--- Exercise inputs ---

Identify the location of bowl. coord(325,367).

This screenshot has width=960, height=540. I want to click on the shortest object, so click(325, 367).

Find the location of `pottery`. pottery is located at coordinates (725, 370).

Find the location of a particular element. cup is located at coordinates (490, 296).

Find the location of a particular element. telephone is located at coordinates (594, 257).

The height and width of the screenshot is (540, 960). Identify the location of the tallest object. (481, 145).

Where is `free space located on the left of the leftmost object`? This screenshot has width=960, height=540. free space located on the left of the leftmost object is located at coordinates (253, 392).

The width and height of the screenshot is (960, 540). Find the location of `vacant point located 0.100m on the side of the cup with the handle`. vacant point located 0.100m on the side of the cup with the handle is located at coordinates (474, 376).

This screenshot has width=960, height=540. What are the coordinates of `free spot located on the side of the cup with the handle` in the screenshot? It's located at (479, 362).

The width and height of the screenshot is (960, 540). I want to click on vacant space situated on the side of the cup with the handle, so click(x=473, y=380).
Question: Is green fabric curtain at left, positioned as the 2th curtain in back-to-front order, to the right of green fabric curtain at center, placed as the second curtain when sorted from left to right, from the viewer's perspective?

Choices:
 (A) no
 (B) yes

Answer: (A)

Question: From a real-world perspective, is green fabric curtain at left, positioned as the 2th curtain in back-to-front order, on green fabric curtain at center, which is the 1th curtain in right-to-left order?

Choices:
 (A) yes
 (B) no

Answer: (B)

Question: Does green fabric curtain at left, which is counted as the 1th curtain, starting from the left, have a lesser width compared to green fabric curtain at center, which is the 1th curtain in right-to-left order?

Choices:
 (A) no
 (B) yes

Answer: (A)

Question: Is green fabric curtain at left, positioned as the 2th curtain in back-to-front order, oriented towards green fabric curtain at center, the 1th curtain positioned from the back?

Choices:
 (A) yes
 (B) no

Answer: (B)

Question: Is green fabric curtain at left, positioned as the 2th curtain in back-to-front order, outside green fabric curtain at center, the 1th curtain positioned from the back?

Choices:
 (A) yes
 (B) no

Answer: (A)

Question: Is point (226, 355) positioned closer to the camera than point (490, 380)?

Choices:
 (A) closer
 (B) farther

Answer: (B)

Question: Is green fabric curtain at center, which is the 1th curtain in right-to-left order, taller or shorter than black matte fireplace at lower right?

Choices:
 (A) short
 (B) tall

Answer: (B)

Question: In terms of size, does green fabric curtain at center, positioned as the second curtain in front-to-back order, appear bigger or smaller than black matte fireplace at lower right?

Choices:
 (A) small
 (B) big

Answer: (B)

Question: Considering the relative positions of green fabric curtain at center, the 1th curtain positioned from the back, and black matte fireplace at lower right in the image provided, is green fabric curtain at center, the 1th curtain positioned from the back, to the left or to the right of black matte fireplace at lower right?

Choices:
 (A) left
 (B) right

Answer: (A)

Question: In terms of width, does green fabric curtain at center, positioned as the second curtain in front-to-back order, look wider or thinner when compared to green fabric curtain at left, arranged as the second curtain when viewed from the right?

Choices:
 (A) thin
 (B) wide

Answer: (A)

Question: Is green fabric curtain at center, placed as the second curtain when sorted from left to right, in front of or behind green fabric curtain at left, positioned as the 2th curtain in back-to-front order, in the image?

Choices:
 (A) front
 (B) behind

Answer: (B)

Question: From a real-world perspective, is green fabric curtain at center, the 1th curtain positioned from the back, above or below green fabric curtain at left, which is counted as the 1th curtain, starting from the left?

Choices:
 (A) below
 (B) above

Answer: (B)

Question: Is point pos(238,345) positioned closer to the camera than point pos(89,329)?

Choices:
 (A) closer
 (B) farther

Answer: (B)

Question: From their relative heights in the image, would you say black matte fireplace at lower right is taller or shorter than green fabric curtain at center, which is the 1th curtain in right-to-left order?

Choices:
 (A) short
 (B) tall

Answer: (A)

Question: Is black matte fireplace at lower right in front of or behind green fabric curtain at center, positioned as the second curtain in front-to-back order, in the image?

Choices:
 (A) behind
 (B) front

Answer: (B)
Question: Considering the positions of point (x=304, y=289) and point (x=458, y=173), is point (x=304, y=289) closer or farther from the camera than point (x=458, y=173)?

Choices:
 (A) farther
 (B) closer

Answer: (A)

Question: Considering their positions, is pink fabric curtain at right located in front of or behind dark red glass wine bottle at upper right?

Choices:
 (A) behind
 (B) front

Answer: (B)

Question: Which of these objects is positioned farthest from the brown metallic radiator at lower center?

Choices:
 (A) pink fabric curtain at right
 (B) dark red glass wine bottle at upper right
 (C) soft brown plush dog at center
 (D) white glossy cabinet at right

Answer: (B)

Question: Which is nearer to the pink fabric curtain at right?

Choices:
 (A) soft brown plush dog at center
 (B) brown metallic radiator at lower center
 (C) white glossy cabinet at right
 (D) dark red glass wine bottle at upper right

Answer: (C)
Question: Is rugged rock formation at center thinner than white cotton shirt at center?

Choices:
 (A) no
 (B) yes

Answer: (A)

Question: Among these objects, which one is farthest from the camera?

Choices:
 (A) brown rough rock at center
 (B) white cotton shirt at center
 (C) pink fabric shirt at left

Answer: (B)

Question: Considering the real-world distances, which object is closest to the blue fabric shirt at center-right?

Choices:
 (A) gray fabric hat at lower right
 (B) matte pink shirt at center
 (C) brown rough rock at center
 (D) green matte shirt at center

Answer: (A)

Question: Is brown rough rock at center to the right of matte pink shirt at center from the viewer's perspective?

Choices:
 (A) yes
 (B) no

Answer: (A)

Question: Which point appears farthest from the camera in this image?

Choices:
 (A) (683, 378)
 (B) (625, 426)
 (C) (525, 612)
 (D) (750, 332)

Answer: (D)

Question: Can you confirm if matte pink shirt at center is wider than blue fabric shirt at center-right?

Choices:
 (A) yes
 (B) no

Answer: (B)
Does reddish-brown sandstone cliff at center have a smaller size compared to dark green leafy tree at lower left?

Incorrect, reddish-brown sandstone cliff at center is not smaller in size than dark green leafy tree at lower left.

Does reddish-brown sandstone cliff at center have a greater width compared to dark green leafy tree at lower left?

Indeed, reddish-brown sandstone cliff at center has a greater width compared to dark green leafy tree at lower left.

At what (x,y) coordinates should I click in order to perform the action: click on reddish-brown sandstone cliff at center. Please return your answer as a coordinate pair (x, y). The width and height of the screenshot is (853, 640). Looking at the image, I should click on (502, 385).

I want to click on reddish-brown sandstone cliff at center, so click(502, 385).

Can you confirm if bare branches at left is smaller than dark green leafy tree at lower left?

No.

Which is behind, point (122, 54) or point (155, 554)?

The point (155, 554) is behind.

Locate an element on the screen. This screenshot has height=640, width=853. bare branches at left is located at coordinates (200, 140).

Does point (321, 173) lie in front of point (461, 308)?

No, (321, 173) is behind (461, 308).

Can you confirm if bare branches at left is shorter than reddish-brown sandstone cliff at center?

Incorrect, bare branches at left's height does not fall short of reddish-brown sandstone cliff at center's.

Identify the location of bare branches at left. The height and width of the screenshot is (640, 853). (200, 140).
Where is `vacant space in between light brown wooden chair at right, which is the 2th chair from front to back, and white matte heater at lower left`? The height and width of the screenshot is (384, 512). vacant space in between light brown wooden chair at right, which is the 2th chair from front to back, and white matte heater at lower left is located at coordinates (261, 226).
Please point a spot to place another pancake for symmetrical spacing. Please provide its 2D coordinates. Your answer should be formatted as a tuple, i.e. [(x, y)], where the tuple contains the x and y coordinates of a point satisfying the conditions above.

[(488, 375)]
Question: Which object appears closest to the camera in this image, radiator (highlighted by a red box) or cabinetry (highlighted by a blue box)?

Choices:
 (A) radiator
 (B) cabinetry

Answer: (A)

---

**What to produce**
Report every line of the data above that contains the string "taller", matching case exactly.

**Response to this task**
Question: Is green fabric curtain at center, which is the 1th curtain in right-to-left order, taller or shorter than black matte fireplace at lower right?
Question: From their relative heights in the image, would you say black matte fireplace at lower right is taller or shorter than green fabric curtain at center, which is the 1th curtain in right-to-left order?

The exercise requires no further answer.